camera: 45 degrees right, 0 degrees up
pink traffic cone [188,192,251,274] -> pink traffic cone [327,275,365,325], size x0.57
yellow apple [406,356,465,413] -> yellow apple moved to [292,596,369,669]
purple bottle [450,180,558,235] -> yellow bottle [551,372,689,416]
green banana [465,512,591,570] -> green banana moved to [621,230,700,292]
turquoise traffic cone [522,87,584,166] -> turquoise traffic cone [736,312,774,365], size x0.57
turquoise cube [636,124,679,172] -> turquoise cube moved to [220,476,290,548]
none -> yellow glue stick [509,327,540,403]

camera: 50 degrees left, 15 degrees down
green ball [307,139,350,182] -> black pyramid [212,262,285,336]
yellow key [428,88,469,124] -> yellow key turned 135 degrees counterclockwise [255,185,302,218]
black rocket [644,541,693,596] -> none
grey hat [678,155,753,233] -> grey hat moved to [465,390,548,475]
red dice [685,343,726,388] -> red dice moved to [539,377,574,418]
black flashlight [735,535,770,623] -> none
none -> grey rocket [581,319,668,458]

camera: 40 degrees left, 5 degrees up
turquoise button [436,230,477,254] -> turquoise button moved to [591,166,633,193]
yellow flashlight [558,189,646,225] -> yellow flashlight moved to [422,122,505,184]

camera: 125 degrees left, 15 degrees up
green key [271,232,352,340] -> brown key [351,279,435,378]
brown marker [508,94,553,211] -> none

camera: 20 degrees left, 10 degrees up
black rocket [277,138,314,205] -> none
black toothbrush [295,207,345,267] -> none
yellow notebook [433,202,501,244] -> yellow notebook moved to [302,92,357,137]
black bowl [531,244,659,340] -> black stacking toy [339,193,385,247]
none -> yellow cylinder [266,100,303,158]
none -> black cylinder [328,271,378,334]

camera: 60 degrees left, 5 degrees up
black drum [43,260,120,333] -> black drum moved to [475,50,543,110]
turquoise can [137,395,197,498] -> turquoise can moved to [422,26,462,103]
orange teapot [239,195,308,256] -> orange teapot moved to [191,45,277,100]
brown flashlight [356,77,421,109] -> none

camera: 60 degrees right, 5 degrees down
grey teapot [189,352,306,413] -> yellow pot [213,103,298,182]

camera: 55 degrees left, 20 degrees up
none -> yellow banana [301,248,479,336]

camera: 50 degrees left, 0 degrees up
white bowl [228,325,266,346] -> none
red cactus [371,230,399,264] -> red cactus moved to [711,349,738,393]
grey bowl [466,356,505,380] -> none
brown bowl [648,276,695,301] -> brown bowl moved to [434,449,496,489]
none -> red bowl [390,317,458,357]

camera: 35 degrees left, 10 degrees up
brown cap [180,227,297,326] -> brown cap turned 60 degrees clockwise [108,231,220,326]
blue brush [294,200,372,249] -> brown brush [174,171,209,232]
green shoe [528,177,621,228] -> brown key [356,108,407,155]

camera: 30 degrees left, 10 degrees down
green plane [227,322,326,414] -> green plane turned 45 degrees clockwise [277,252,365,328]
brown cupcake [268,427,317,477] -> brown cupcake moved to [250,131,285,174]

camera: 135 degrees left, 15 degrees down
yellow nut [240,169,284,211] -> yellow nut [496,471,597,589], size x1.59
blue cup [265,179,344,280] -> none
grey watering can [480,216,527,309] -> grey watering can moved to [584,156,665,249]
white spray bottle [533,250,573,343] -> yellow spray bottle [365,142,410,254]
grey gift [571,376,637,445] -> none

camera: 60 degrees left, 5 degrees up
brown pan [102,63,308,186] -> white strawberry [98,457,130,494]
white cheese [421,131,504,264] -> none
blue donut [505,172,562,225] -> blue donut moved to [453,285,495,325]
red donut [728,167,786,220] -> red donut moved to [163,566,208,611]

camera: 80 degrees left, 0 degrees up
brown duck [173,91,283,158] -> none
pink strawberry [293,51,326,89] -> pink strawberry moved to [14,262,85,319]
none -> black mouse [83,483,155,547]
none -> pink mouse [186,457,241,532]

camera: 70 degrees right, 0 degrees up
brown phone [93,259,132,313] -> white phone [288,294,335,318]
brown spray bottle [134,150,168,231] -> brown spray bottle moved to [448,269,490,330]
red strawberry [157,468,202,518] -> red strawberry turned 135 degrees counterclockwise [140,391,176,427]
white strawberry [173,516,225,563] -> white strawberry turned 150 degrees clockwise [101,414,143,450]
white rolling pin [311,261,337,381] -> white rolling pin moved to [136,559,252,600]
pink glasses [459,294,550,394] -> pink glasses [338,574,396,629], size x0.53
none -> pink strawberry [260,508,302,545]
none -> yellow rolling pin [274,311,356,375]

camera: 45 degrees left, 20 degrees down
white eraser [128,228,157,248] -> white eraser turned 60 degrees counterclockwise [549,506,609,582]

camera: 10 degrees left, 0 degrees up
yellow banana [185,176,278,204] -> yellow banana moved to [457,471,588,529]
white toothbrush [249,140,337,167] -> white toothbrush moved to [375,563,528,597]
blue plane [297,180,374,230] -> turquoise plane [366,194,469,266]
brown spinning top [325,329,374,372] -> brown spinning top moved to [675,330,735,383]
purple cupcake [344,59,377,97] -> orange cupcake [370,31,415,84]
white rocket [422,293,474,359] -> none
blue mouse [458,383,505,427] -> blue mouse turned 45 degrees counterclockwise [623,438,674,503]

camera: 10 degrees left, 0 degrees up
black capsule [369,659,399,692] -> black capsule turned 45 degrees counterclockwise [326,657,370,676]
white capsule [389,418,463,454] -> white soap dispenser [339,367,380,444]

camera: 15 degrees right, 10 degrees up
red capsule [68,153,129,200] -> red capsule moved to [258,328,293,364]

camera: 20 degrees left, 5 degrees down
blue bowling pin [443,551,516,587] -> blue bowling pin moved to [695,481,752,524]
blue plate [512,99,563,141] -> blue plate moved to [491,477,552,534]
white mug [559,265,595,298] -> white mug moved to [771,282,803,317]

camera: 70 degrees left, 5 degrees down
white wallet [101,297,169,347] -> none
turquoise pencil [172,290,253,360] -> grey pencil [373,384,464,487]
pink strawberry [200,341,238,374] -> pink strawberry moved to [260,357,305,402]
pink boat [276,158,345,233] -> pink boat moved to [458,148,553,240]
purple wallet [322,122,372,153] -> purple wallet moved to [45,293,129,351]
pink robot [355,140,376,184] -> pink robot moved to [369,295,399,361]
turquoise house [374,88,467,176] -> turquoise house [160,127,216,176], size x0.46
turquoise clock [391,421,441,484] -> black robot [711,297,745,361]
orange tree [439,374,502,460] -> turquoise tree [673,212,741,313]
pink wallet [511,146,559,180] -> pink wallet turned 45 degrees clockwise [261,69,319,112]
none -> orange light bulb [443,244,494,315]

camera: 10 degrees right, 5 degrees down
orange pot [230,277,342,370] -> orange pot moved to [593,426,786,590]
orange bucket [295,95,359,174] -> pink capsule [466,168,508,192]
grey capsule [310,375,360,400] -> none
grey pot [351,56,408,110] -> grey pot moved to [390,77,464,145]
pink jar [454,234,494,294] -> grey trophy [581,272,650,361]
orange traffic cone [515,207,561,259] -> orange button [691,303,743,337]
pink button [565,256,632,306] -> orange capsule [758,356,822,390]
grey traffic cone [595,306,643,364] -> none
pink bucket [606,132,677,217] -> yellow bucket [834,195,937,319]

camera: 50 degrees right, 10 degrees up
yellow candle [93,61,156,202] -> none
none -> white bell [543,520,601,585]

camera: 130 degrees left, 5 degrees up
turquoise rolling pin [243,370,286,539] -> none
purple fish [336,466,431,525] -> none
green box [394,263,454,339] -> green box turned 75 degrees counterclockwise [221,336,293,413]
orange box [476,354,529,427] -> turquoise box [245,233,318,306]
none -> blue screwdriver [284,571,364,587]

━━━━━━━━━━━━━━━━

▶ **What to produce**
Would you print exactly the lines from the first line of the entries above through the line that has "purple bottle [450,180,558,235]", both included, and stop there?

▶ **Solution for this exercise**
camera: 45 degrees right, 0 degrees up
pink traffic cone [188,192,251,274] -> pink traffic cone [327,275,365,325], size x0.57
yellow apple [406,356,465,413] -> yellow apple moved to [292,596,369,669]
purple bottle [450,180,558,235] -> yellow bottle [551,372,689,416]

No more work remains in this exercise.